_REQUIRED ACTION_. Within the records below, find each line that holds the string "moved", then copy it.

_DATA FOR THE TASK_.
=== Section Start ===

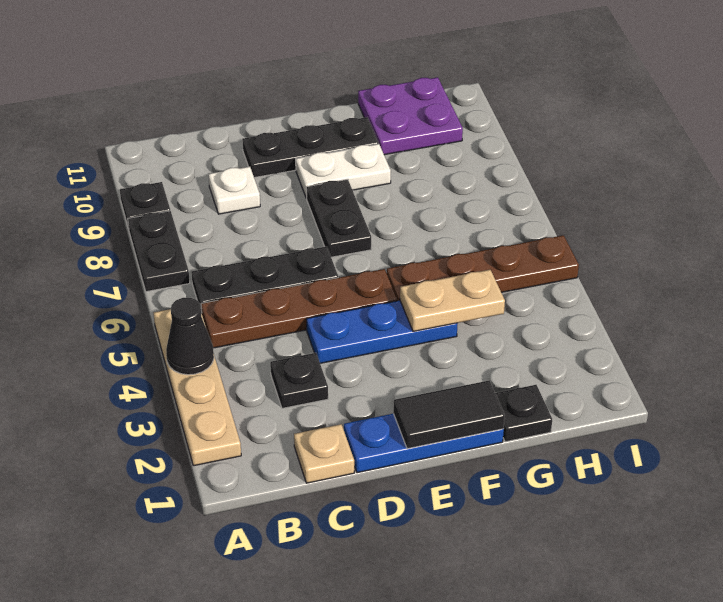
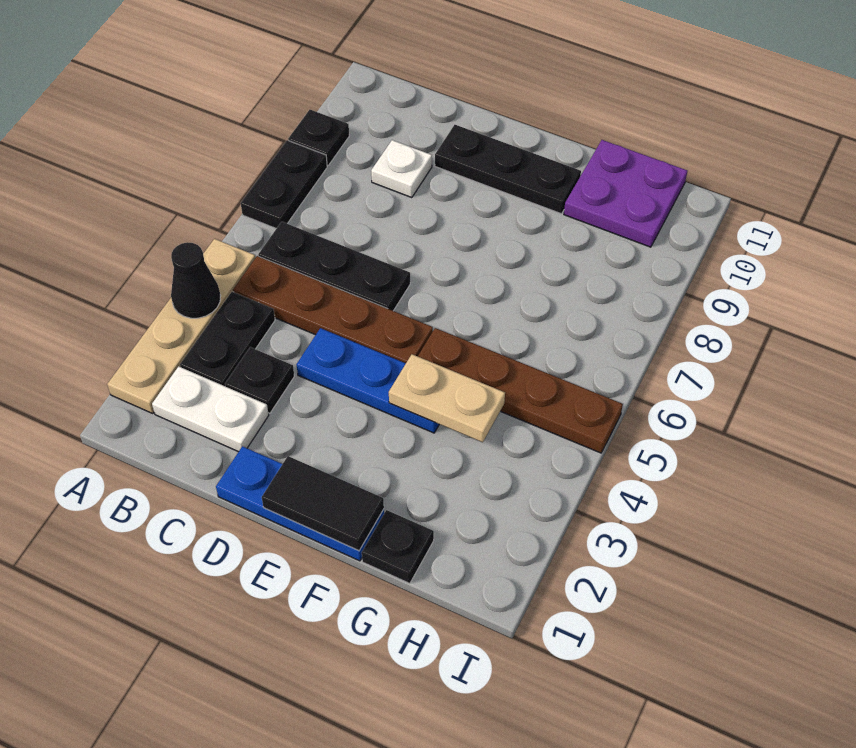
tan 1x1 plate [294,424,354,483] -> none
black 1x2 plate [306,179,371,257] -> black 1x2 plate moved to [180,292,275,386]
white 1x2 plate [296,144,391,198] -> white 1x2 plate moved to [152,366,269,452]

=== Section End ===
=== Section Start ===

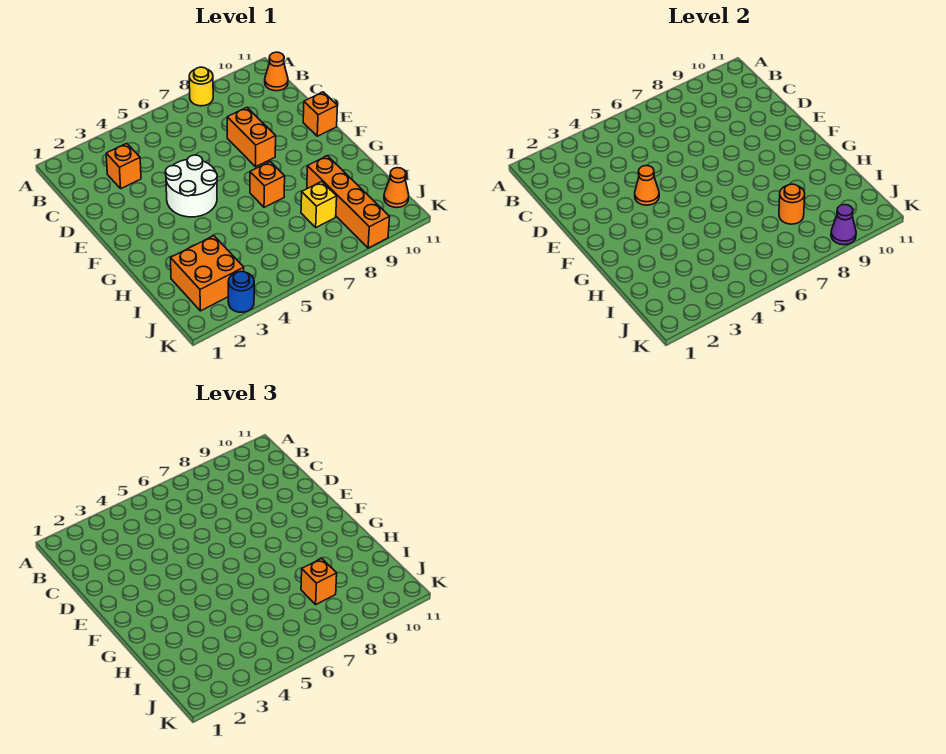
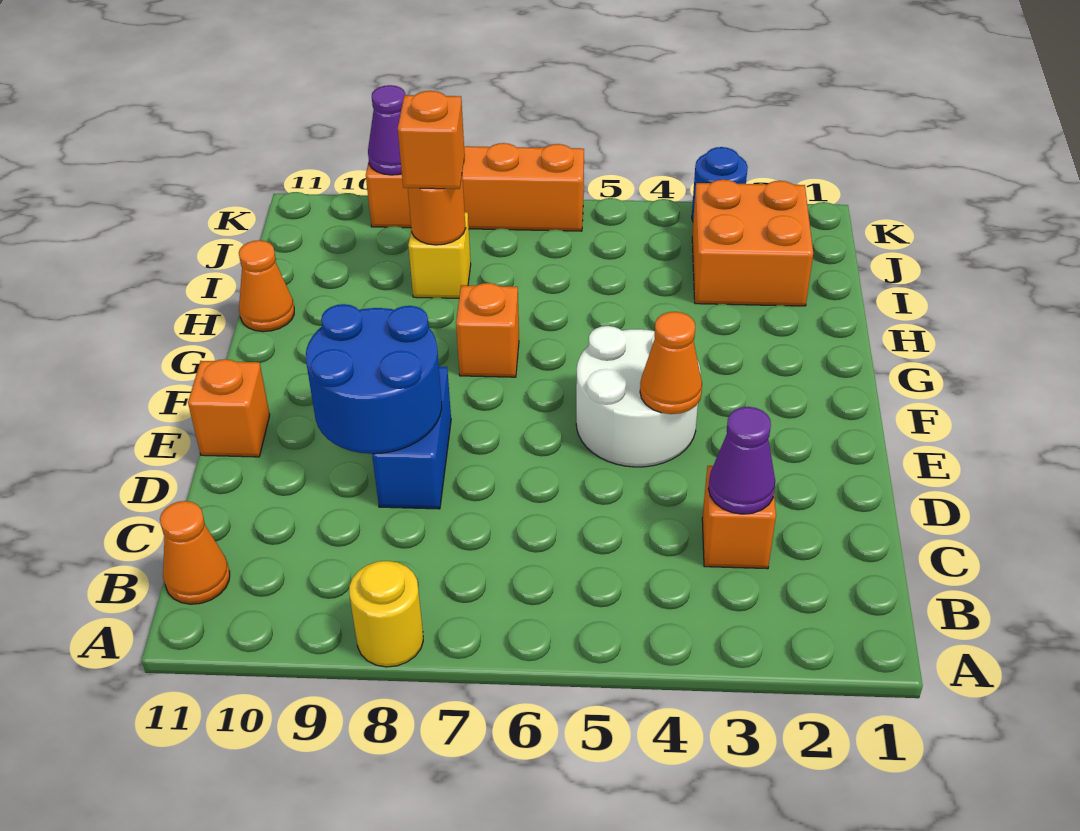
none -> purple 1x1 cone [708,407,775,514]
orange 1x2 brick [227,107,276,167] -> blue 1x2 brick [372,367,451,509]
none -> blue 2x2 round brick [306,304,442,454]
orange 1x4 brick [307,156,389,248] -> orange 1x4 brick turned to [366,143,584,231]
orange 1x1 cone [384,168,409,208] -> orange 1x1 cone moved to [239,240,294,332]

=== Section End ===

_EXERCISE RESULT_.
black 1x2 plate [306,179,371,257] -> black 1x2 plate moved to [180,292,275,386]
white 1x2 plate [296,144,391,198] -> white 1x2 plate moved to [152,366,269,452]
orange 1x1 cone [384,168,409,208] -> orange 1x1 cone moved to [239,240,294,332]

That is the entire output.